### Records for the task

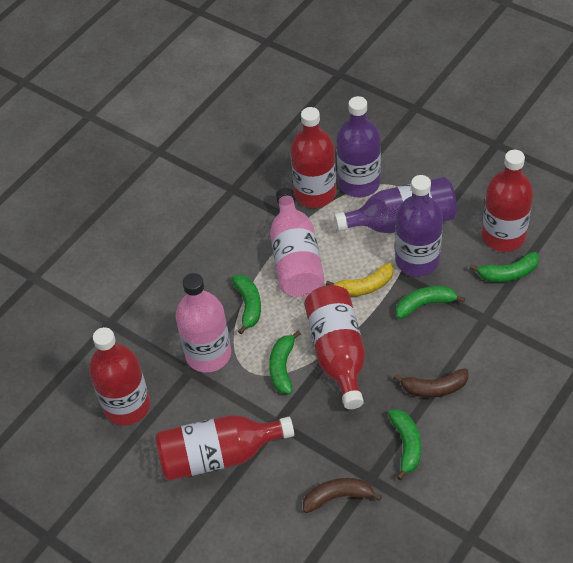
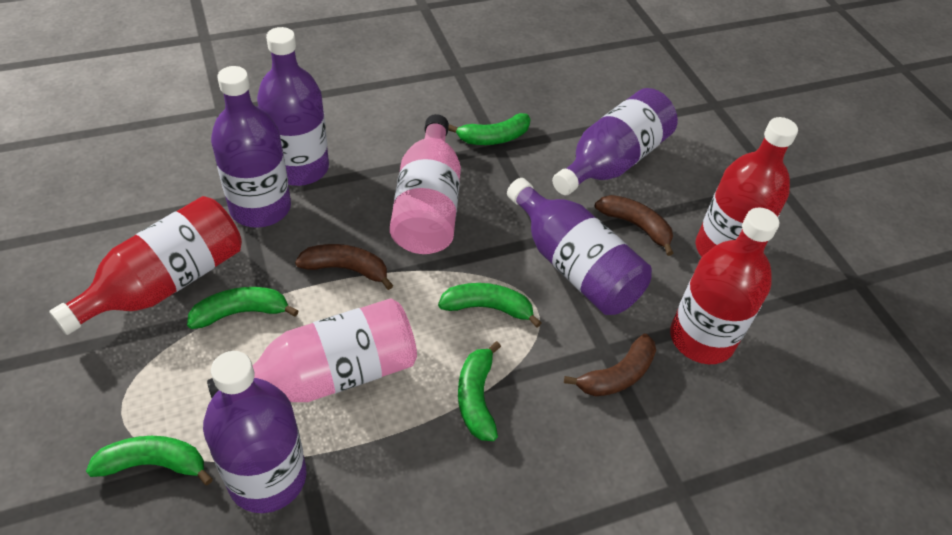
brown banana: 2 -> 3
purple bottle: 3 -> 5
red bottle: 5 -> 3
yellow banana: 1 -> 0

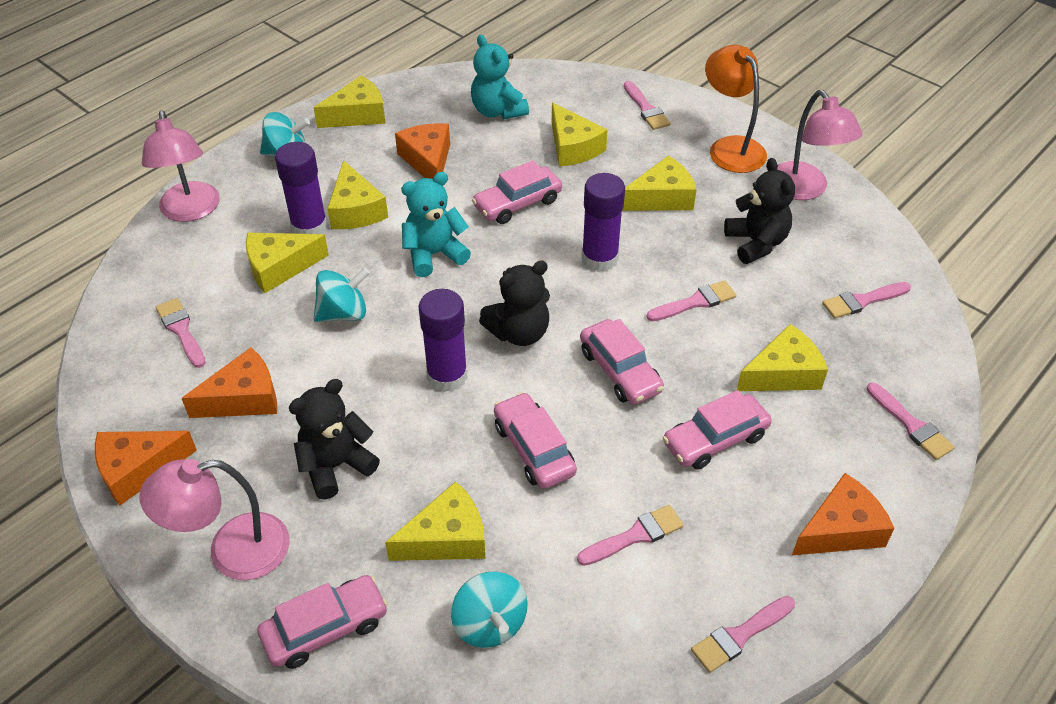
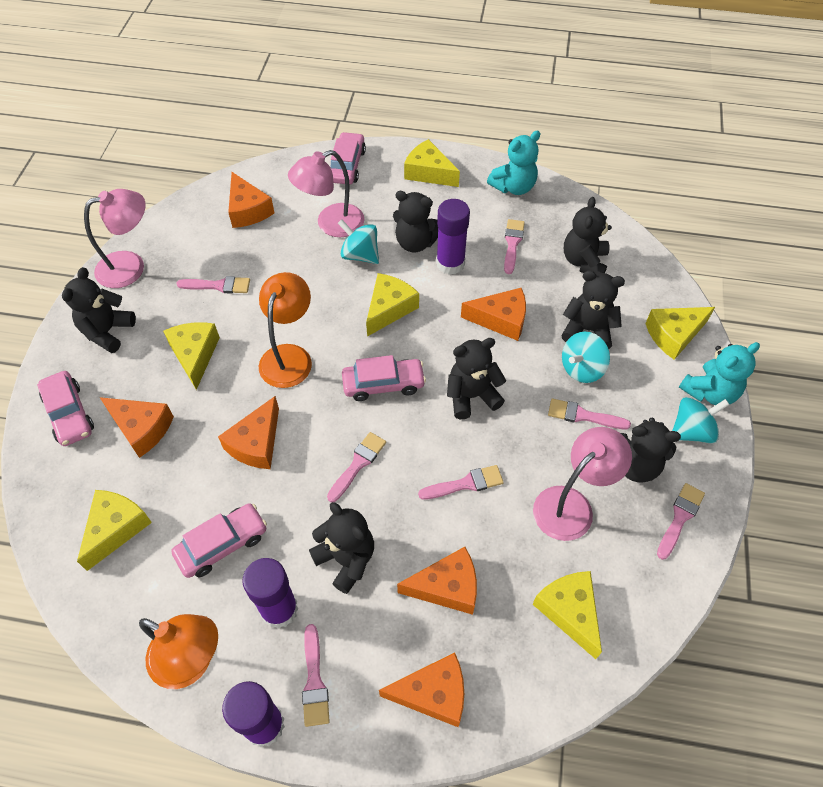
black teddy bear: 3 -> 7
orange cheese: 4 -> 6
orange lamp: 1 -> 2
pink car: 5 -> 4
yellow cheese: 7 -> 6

######

Problem requirements:
From the line holding "black teddy bear: 3 -> 7" to the final line of the data, output each line exactly and nothing more.

Solution for this exercise:
black teddy bear: 3 -> 7
orange cheese: 4 -> 6
orange lamp: 1 -> 2
pink car: 5 -> 4
yellow cheese: 7 -> 6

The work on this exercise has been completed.